_Prompt_
Among the entries below, take the line with "white camera: 3 -> 2" and the line with "green spray bottle: 3 -> 5", and output them and every line between them exactly, with nothing else.

[Start of Attachment]

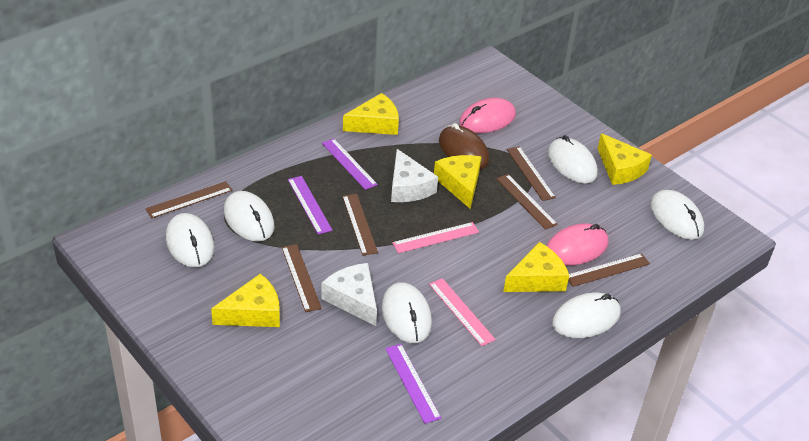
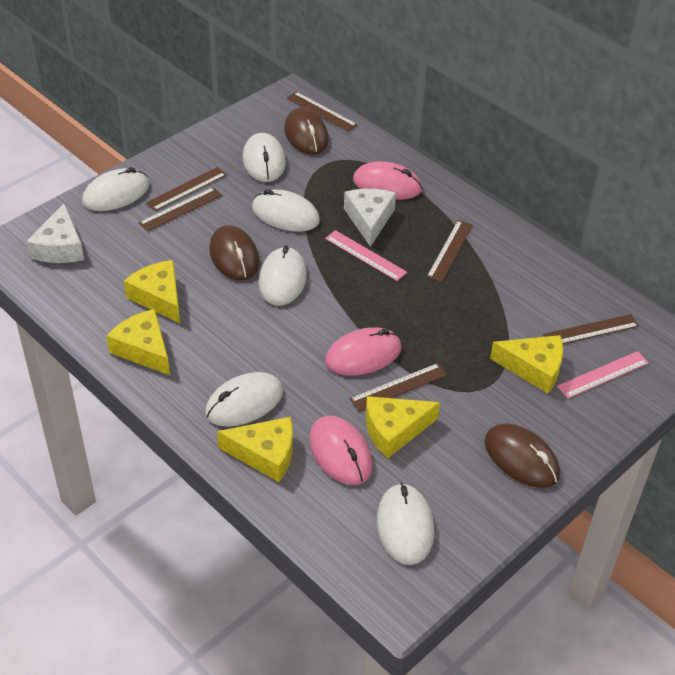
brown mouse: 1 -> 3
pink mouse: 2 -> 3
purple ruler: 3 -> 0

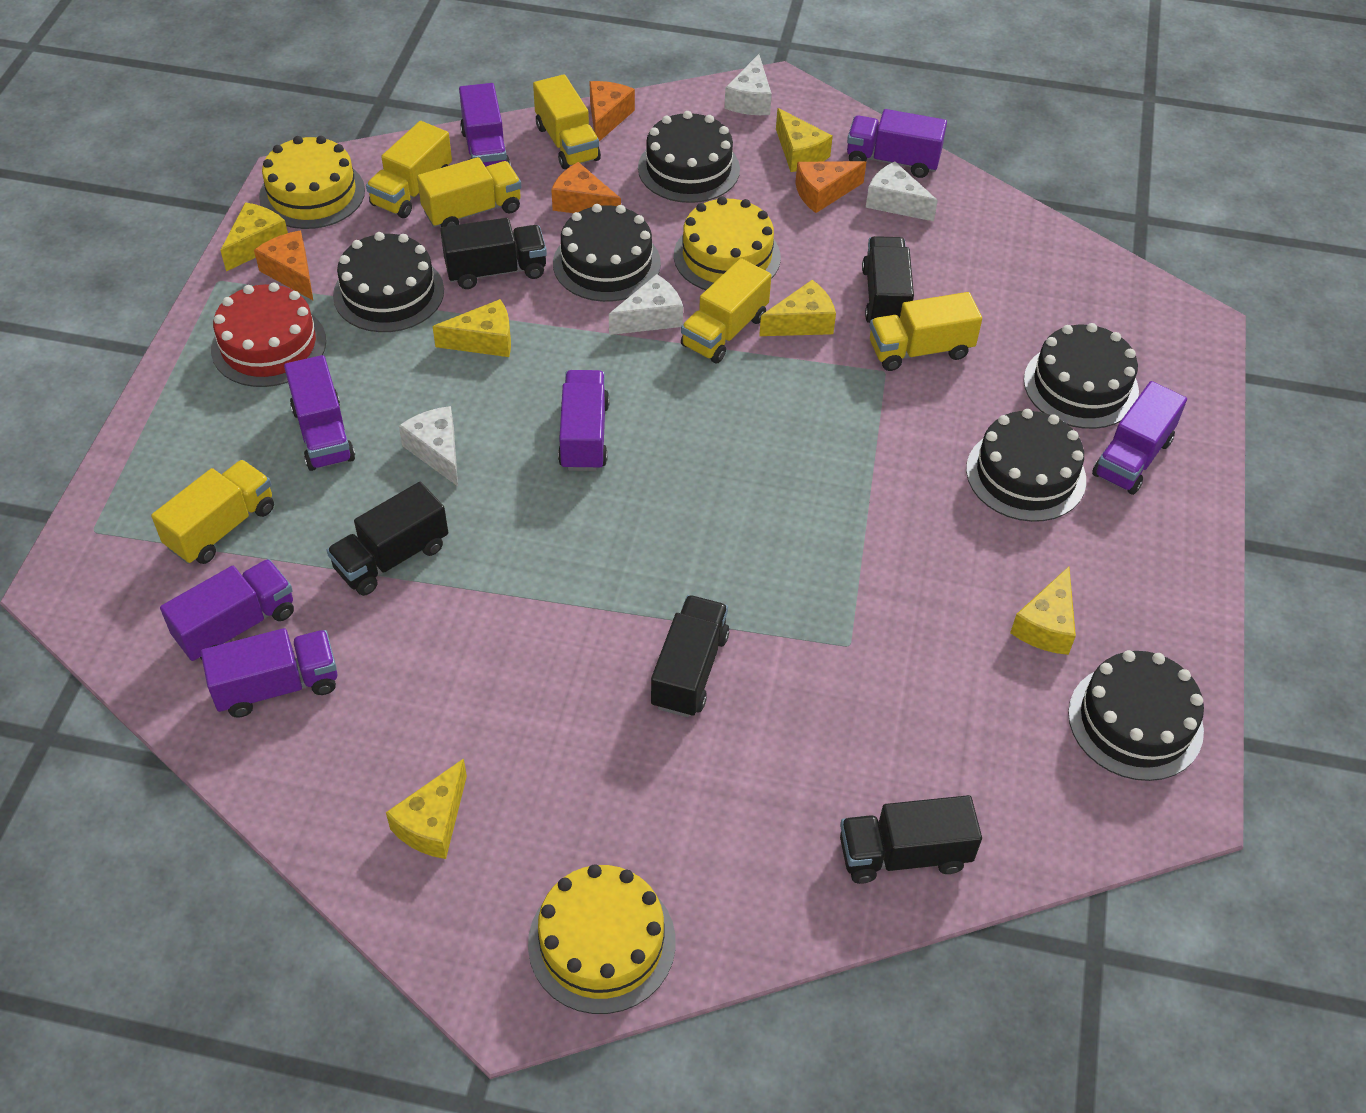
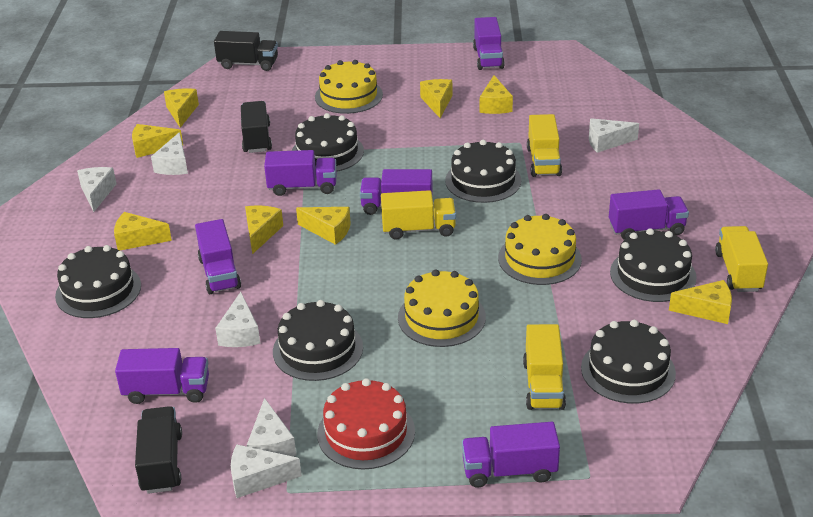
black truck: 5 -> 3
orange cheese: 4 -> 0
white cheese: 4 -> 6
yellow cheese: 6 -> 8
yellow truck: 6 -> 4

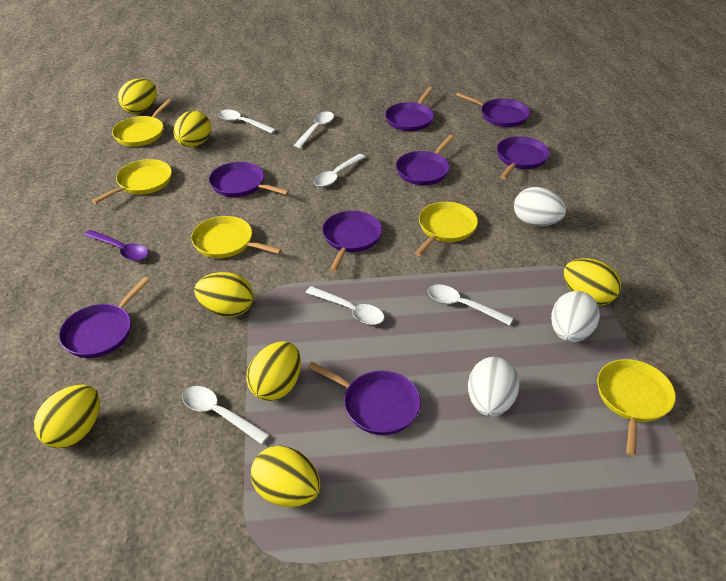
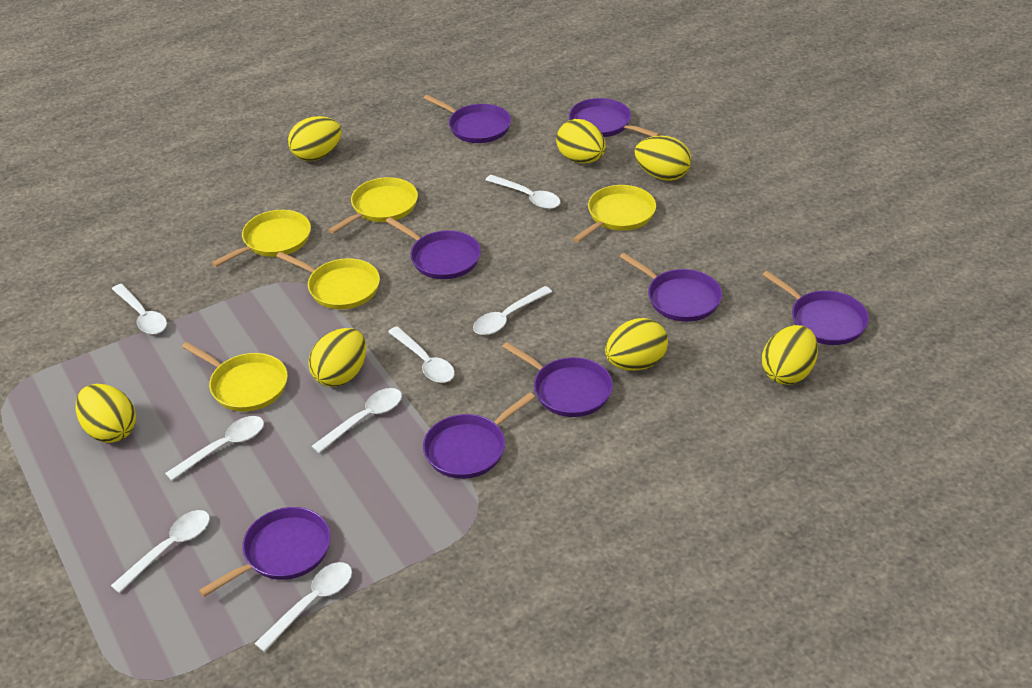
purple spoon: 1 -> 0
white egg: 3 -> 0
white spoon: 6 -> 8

[End of Attachment]
[Start of Attachment]

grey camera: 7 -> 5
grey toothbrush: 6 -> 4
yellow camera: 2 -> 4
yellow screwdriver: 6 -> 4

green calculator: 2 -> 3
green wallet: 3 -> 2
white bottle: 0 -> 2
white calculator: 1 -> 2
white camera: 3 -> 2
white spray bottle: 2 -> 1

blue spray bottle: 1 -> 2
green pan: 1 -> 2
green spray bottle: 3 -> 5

[End of Attachment]

_Exercise output_
white camera: 3 -> 2
white spray bottle: 2 -> 1

blue spray bottle: 1 -> 2
green pan: 1 -> 2
green spray bottle: 3 -> 5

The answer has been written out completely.